(Spatial object tracking data)
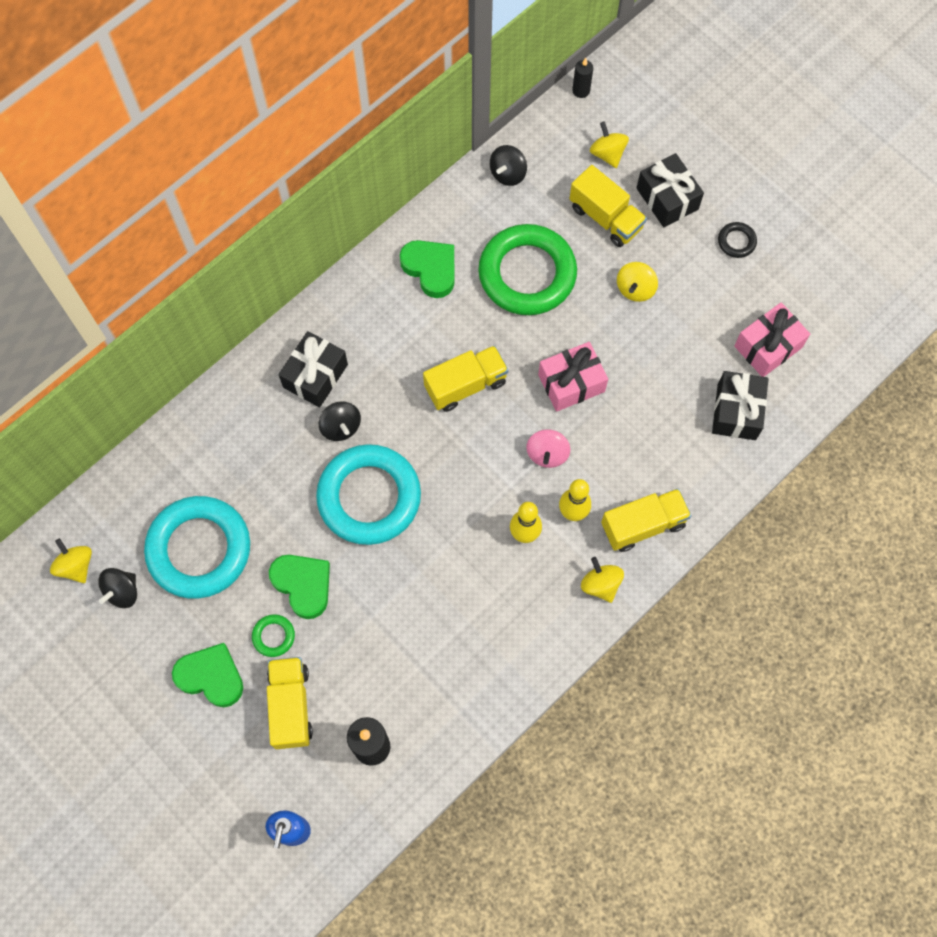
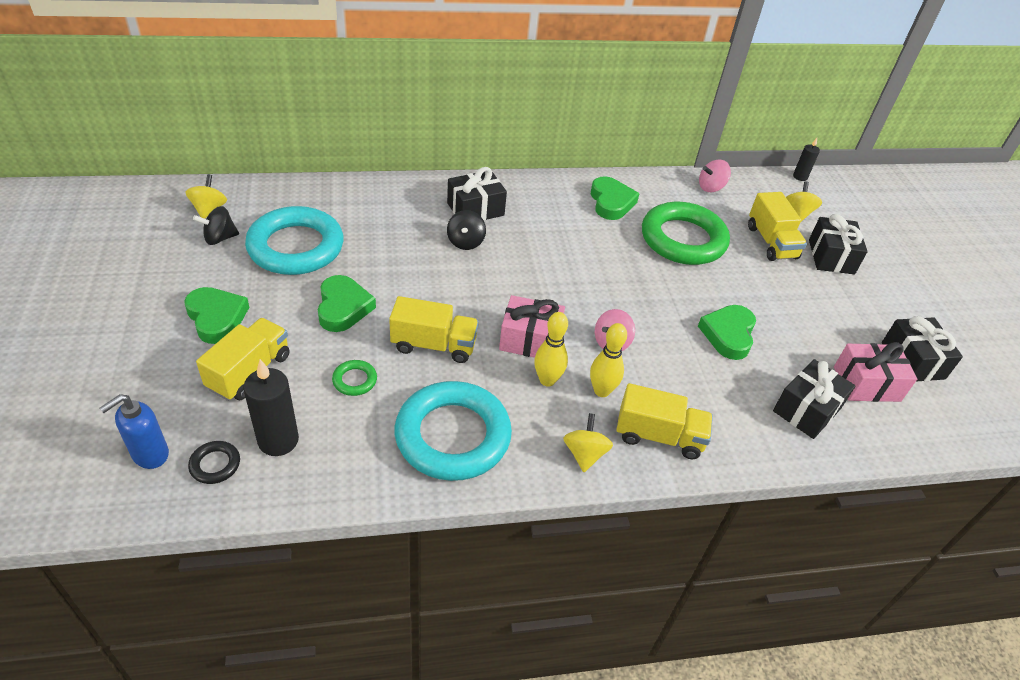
camera: 30 degrees right, 25 degrees down
green ring [252,614,295,657] -> green ring moved to [332,360,377,396]
turquoise ring [316,444,421,545] -> turquoise ring moved to [395,381,512,481]
yellow truck [423,345,509,412] -> yellow truck moved to [389,296,479,363]
black spinning top [490,145,527,186] -> pink spinning top [699,160,731,192]
pink gift [538,342,608,412] -> pink gift moved to [499,295,565,358]
yellow spinning top [617,262,658,302] -> none
black ring [718,222,757,258] -> black ring moved to [188,441,240,484]
none -> green heart [698,305,756,360]
none -> black gift [882,316,963,381]

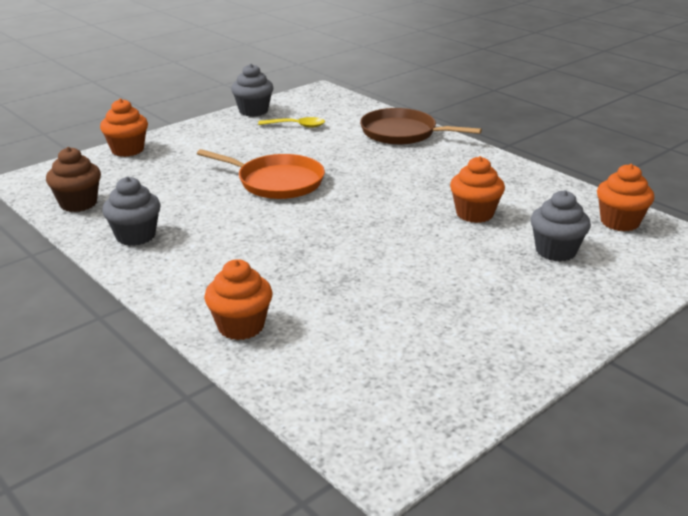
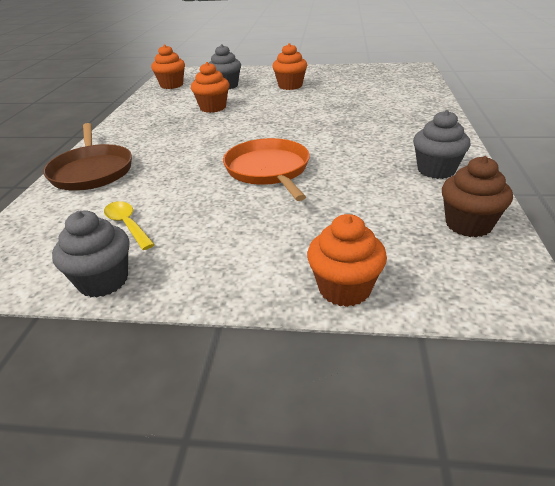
camera: 130 degrees left, 5 degrees up
orange cupcake [204,259,273,340] -> orange cupcake moved to [272,43,307,90]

• _Task brief_: An exact restatement is expected of the lines from the line containing "yellow spinning top [617,262,658,302] -> none" to the end of the data above, pictures excluded.

• _Response box_:
yellow spinning top [617,262,658,302] -> none
black ring [718,222,757,258] -> black ring moved to [188,441,240,484]
none -> green heart [698,305,756,360]
none -> black gift [882,316,963,381]

camera: 130 degrees left, 5 degrees up
orange cupcake [204,259,273,340] -> orange cupcake moved to [272,43,307,90]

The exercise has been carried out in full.